• **Instructions to follow**
Of the material below, the lines to be retyped are those from the line containing "U203 pin PA5: none -> N016" through the line containing "U203 pin RST: none -> N006", inclusive; reproduce them exactly.

• **Record excerpts**
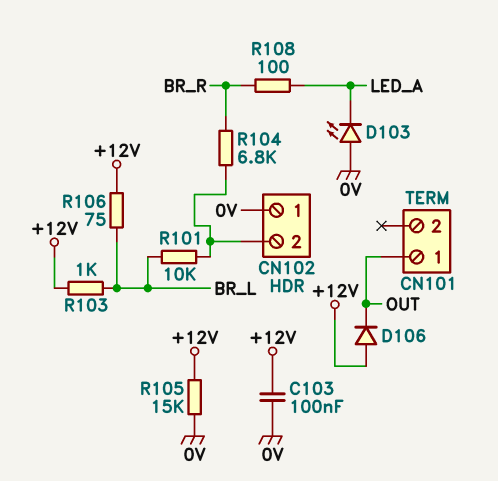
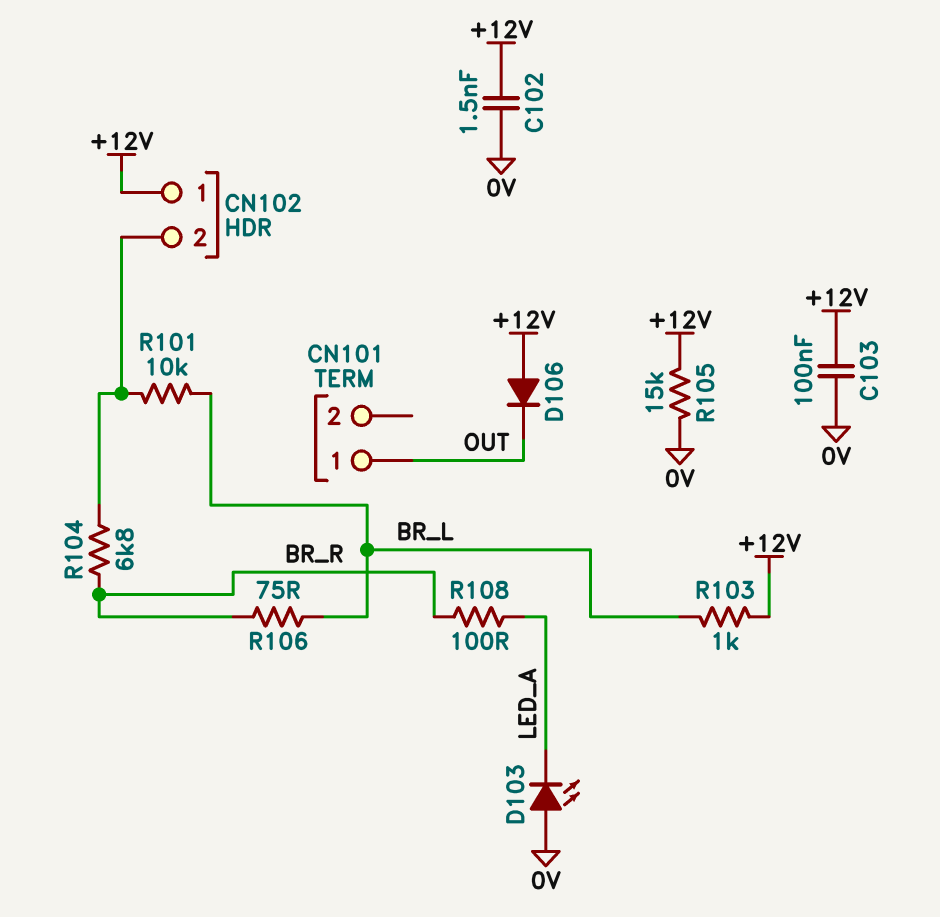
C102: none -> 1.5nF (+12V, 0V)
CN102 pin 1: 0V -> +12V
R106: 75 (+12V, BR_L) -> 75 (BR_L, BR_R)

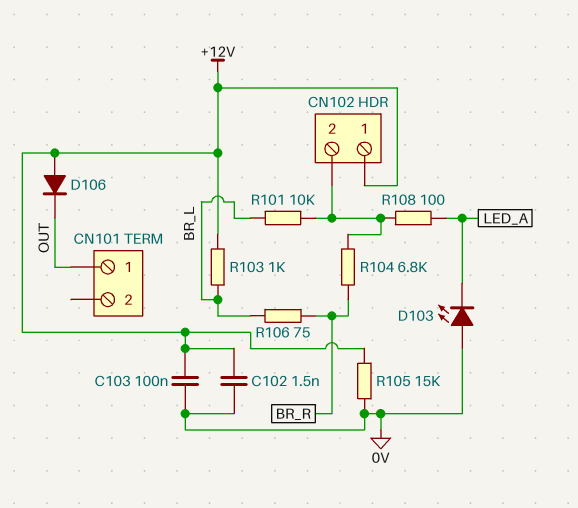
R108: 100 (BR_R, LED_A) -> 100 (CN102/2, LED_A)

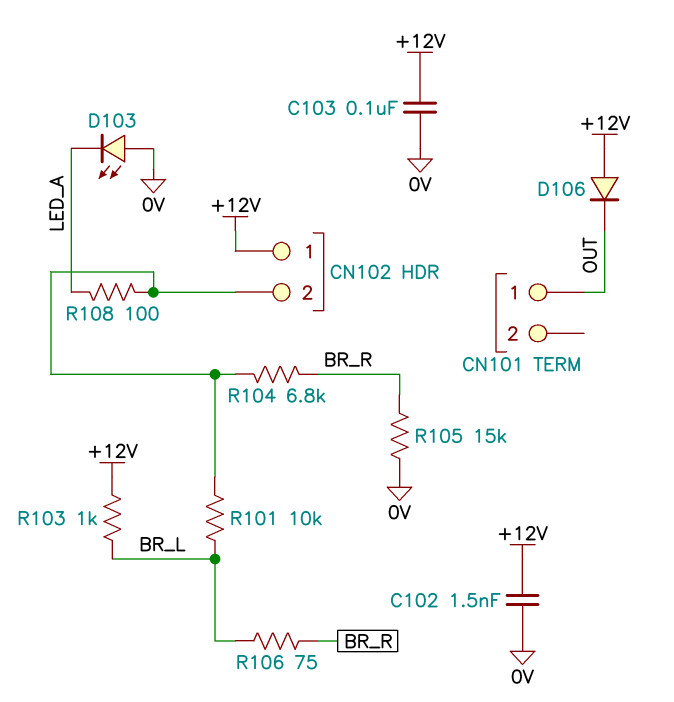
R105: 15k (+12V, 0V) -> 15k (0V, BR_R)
...
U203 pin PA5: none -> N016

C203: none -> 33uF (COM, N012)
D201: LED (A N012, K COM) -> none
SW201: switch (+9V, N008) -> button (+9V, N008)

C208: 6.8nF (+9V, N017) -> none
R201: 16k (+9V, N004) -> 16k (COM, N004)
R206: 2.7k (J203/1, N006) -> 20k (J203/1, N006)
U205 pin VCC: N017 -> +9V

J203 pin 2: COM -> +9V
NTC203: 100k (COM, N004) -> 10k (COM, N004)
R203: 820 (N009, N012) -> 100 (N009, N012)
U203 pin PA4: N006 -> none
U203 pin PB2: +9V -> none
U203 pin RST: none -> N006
---
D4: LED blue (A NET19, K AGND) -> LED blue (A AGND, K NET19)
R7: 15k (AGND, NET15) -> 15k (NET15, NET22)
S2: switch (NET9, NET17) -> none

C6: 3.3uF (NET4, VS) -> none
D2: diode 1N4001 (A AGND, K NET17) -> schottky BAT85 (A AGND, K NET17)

• **Reply to the task**
U203 pin PA5: none -> N016

C203: none -> 33uF (COM, N012)
D201: LED (A N012, K COM) -> none
SW201: switch (+9V, N008) -> button (+9V, N008)

C208: 6.8nF (+9V, N017) -> none
R201: 16k (+9V, N004) -> 16k (COM, N004)
R206: 2.7k (J203/1, N006) -> 20k (J203/1, N006)
U205 pin VCC: N017 -> +9V

J203 pin 2: COM -> +9V
NTC203: 100k (COM, N004) -> 10k (COM, N004)
R203: 820 (N009, N012) -> 100 (N009, N012)
U203 pin PA4: N006 -> none
U203 pin PB2: +9V -> none
U203 pin RST: none -> N006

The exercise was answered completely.